Start of Block
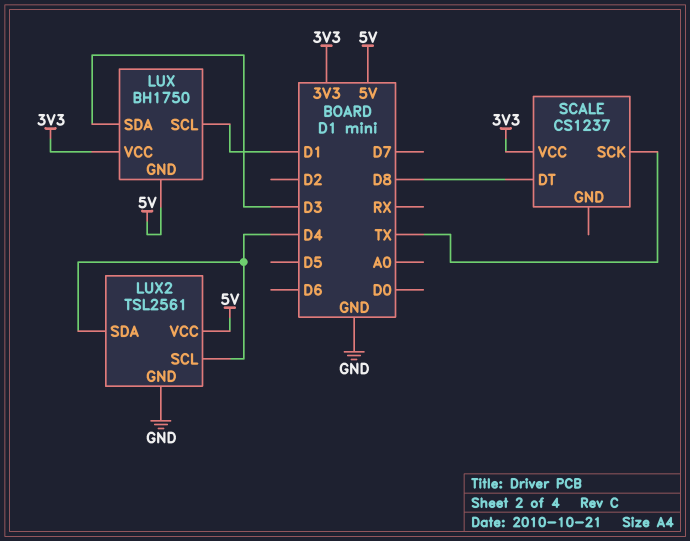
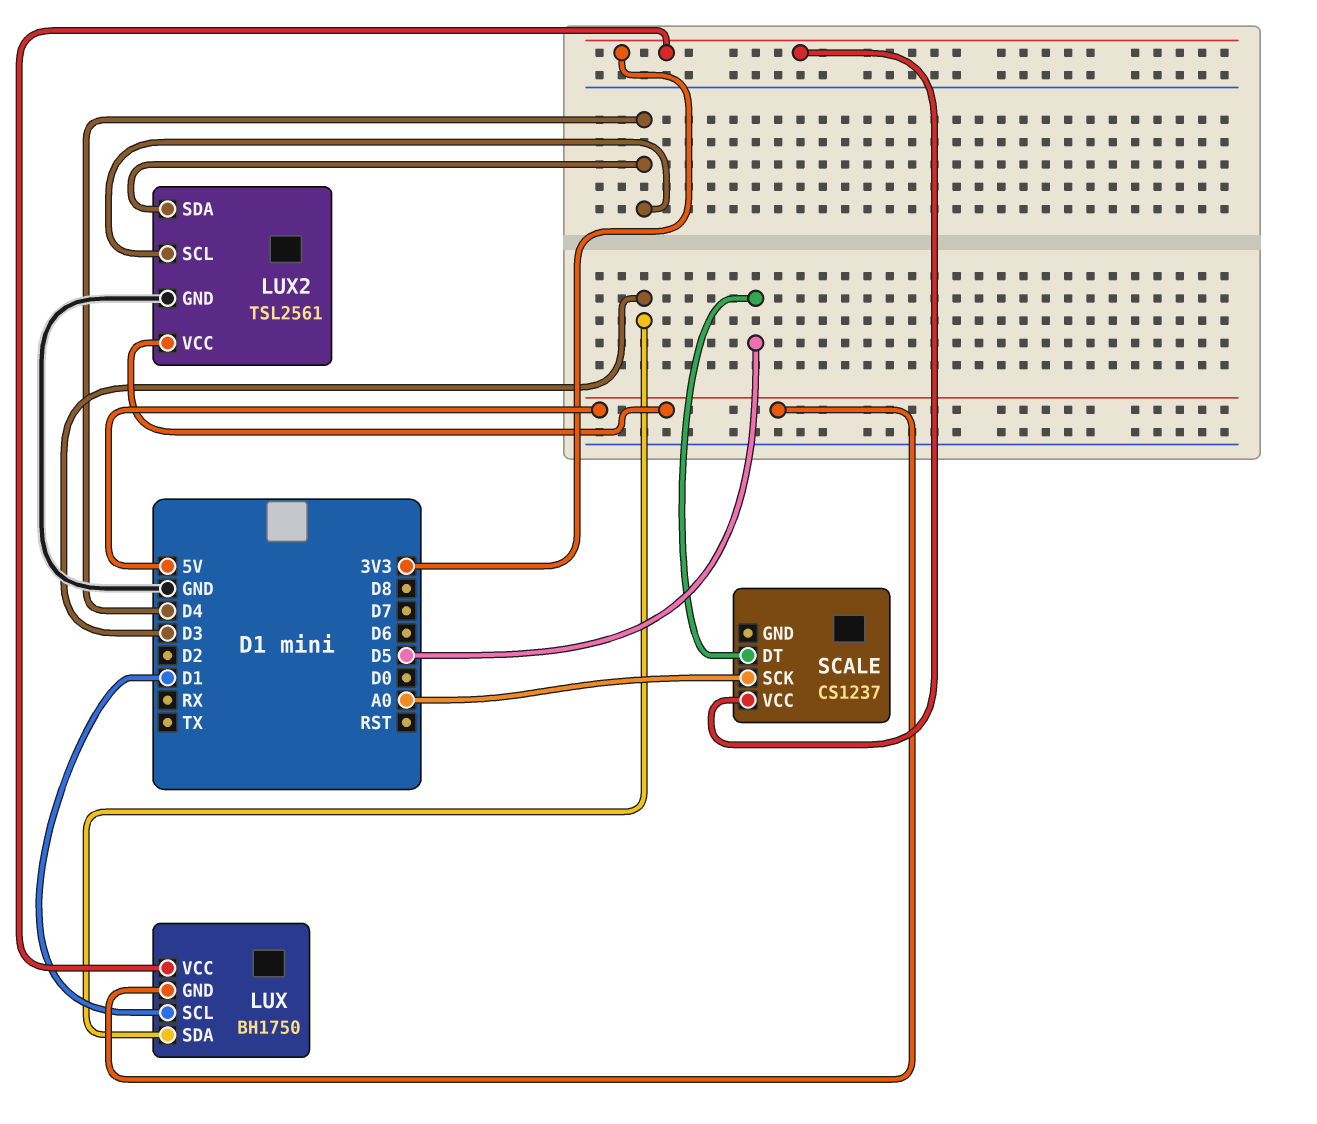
SCALE pin DT: D8 -> D5
SCALE pin SCK: TX -> A0

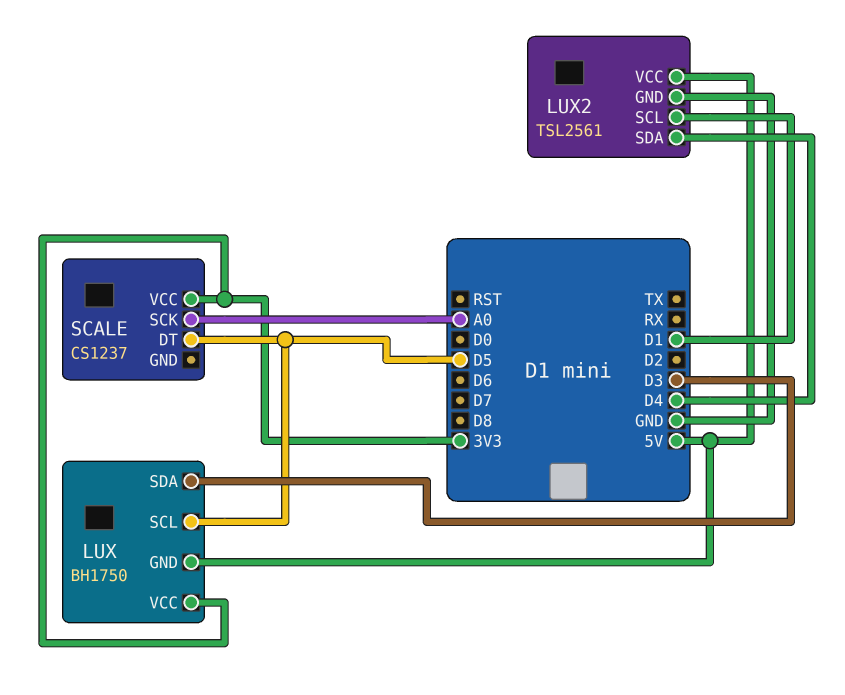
LUX pin SCL: D1 -> D5
LUX2 pin SCL: D4 -> D1

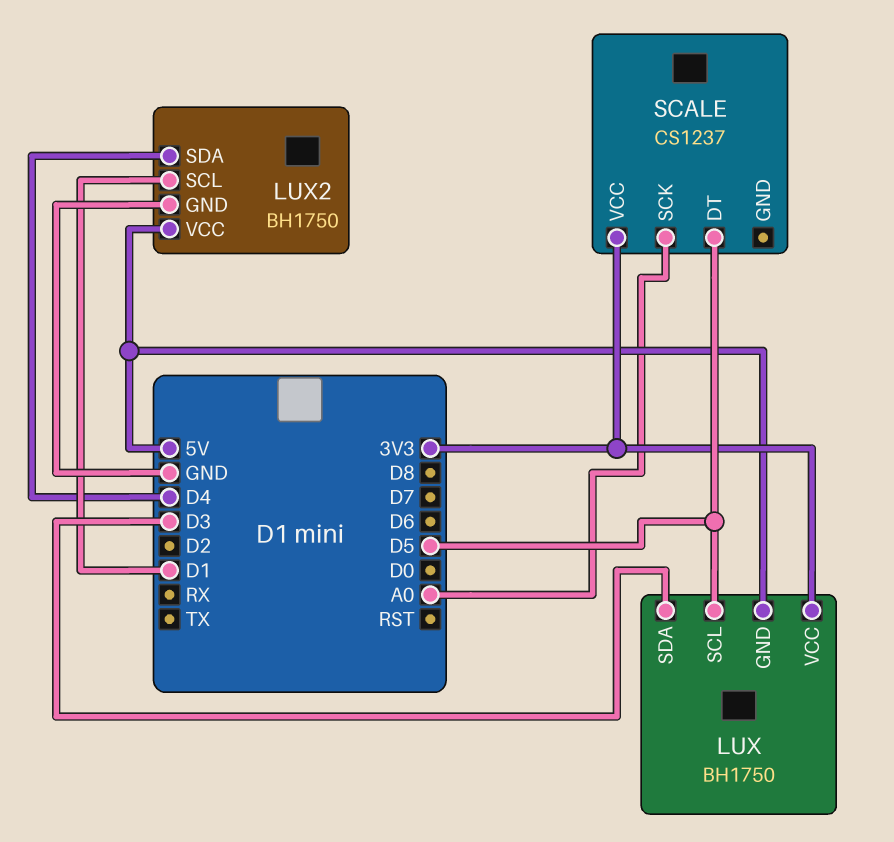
LUX2: TSL2561 -> BH1750

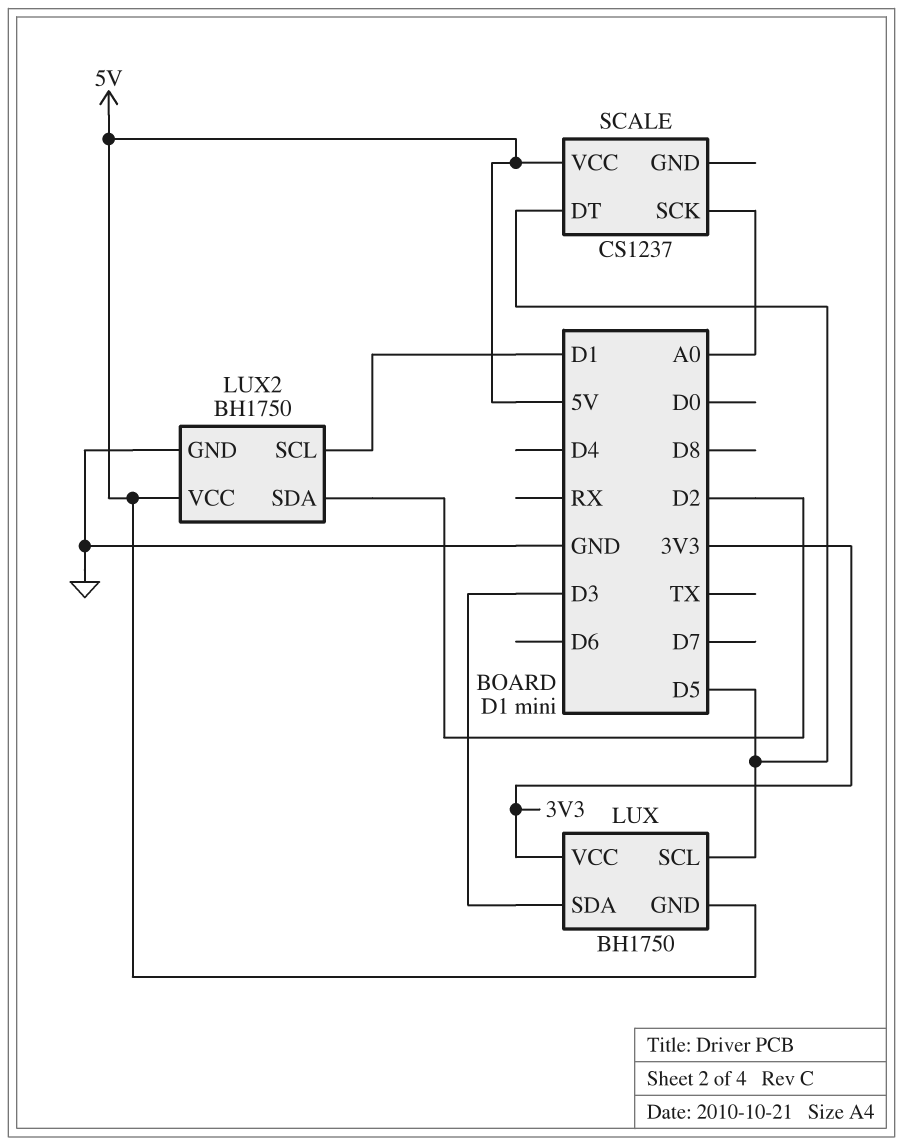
LUX2 pin SDA: D4 -> D2
SCALE pin VCC: 3V3 -> 5V

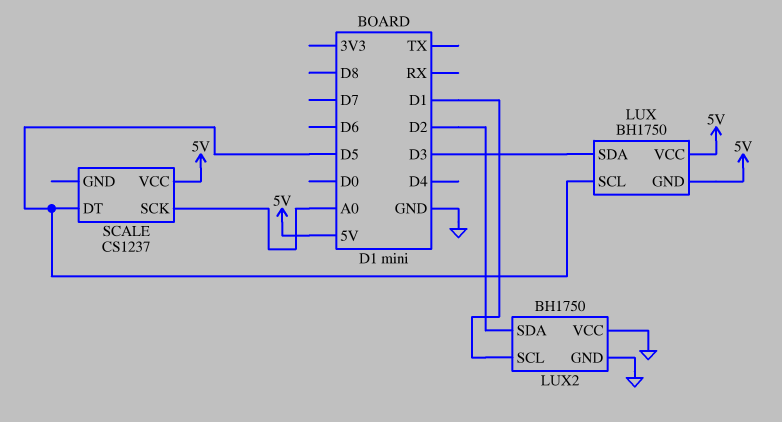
LUX pin VCC: 3V3 -> 5V
LUX2 pin VCC: 5V -> GND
End of Block
- What is expected
Would you repeat the material exactly, keeping out any pictures?

- Problem solution
SCALE pin DT: D8 -> D5
SCALE pin SCK: TX -> A0

LUX pin SCL: D1 -> D5
LUX2 pin SCL: D4 -> D1

LUX2: TSL2561 -> BH1750

LUX2 pin SDA: D4 -> D2
SCALE pin VCC: 3V3 -> 5V

LUX pin VCC: 3V3 -> 5V
LUX2 pin VCC: 5V -> GND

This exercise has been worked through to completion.